Work required: From the records below, output exactly the lines running from the line containing "U1 pin V-: GND -> +12V" through the line containing "C1: 1uF (plus", and no others.

Data section:

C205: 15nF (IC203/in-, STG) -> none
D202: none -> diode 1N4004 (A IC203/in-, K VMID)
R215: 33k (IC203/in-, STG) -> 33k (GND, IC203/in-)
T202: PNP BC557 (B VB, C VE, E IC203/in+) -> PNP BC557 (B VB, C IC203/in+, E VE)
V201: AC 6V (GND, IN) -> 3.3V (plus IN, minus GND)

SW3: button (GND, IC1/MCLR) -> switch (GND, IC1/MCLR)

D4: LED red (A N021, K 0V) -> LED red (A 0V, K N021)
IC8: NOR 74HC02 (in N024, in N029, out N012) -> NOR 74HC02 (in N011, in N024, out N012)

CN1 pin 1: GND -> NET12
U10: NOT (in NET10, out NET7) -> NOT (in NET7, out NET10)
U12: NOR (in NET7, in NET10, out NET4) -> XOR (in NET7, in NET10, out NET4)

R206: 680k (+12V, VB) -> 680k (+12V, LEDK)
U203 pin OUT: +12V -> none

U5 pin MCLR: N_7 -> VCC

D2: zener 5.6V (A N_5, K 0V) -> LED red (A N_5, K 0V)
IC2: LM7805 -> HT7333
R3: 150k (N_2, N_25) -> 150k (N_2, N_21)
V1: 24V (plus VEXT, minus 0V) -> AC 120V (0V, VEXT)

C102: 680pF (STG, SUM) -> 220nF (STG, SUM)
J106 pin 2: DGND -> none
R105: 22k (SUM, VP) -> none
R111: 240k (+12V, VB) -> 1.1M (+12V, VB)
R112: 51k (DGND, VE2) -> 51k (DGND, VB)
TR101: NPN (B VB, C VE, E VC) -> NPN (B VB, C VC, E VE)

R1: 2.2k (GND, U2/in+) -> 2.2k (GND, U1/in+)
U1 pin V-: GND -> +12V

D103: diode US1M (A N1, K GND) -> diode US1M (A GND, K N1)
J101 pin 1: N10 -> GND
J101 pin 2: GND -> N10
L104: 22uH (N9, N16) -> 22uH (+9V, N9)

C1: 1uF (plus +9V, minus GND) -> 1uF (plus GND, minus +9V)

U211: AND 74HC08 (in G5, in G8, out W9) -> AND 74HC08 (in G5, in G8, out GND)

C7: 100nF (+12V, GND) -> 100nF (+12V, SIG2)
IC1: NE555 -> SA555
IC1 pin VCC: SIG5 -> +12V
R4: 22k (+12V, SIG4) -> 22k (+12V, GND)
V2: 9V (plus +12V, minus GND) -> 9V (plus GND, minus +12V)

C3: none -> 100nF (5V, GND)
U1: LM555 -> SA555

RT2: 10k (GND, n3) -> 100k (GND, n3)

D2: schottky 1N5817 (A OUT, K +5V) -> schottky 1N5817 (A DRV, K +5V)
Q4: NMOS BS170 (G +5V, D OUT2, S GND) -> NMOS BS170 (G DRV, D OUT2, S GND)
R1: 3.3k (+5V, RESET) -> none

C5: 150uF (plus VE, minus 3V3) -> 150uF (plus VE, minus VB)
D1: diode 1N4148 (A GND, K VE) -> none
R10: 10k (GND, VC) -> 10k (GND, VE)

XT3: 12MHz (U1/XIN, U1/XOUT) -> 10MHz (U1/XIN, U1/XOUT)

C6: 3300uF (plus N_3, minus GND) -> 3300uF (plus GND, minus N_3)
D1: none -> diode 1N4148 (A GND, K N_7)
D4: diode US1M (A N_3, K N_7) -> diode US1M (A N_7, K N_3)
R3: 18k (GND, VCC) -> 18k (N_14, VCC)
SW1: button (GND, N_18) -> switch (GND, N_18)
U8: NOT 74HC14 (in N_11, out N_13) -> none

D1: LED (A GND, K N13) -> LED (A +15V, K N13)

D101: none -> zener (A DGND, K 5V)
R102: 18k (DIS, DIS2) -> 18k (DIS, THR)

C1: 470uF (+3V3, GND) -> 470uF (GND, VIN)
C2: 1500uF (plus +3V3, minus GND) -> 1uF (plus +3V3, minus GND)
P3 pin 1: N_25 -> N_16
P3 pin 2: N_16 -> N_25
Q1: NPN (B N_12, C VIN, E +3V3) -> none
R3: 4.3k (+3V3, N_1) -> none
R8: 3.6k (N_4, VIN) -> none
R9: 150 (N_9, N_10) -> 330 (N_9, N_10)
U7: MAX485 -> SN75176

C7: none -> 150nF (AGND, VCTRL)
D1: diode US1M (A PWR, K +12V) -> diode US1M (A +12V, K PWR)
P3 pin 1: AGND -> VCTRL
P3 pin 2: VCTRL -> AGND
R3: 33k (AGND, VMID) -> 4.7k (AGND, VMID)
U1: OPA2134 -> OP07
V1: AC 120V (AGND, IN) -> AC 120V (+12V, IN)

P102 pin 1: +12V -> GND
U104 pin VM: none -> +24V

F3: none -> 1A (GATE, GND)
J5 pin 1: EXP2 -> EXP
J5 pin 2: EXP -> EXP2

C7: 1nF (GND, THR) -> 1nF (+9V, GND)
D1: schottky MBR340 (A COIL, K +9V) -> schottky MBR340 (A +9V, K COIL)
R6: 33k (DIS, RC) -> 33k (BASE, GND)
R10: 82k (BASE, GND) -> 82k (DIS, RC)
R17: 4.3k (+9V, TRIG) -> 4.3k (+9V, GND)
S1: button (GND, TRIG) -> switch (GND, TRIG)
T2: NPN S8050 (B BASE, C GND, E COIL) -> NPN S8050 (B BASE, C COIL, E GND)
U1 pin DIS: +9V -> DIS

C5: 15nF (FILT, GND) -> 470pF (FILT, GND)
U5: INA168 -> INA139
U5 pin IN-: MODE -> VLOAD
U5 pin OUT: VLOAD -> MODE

Worked solution:
U1 pin V-: GND -> +12V

D103: diode US1M (A N1, K GND) -> diode US1M (A GND, K N1)
J101 pin 1: N10 -> GND
J101 pin 2: GND -> N10
L104: 22uH (N9, N16) -> 22uH (+9V, N9)

C1: 1uF (plus +9V, minus GND) -> 1uF (plus GND, minus +9V)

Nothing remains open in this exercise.